• What you need to do
Would it be possible to quote, exactly and in full, the lines from the one with "moved | tarro" through the end of the entries below?
-- Data provided follows --
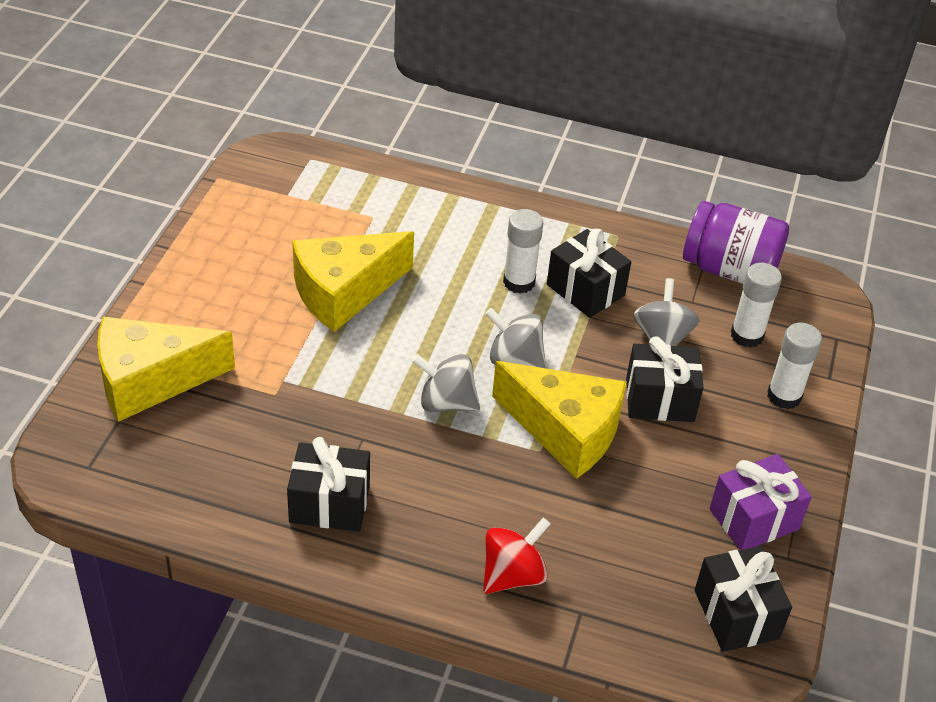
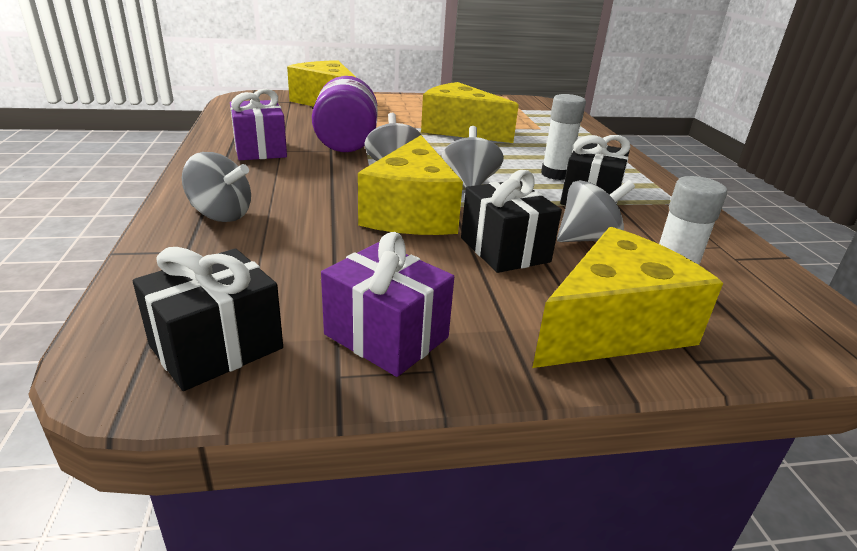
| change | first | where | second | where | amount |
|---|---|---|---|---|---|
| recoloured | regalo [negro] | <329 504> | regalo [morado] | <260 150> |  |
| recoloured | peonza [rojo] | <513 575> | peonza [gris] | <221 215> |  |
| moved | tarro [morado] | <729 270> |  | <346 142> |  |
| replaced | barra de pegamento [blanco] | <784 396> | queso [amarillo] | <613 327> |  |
-- Data provided concluded --
• Response to the exercise
| moved | tarro [morado] | <729 270> |  | <346 142> |  |
| replaced | barra de pegamento [blanco] | <784 396> | queso [amarillo] | <613 327> |  |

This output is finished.